§ Exercise
Search the material below for the string "light". Return every line that holds it.

§ Material to process
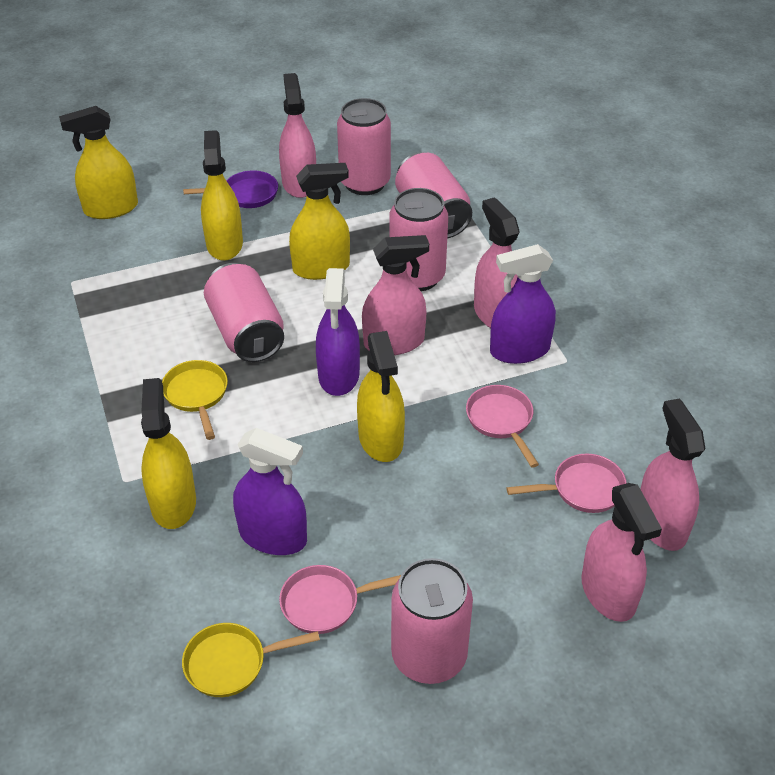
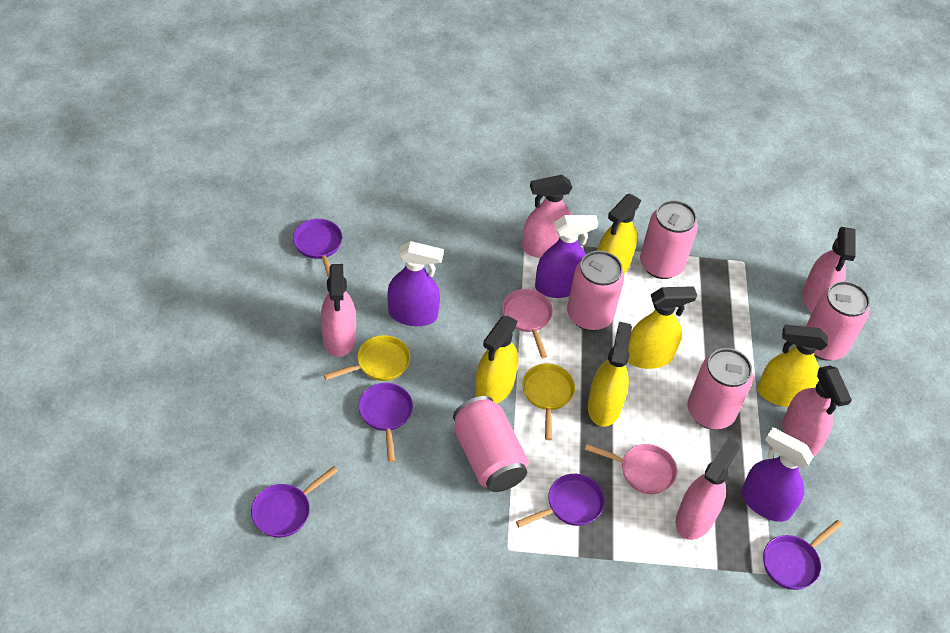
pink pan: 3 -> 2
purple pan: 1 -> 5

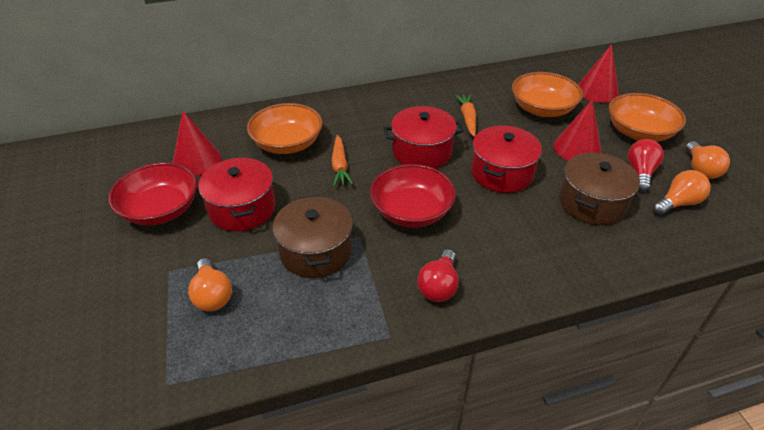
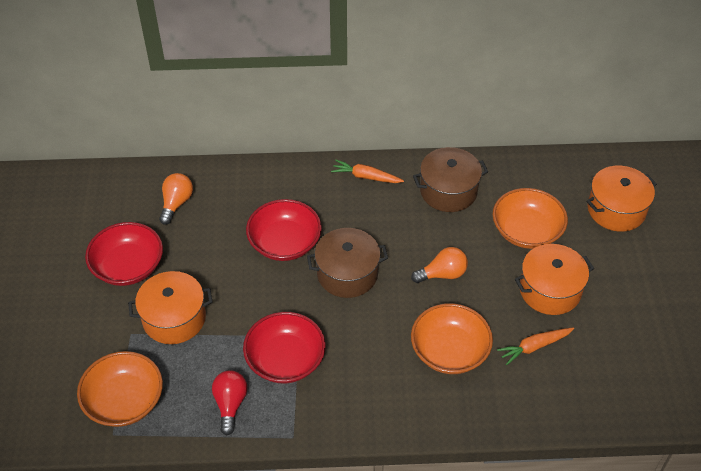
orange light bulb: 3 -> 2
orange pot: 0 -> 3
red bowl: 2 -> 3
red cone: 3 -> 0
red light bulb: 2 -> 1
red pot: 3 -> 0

§ Output of the exercise
orange light bulb: 3 -> 2
red light bulb: 2 -> 1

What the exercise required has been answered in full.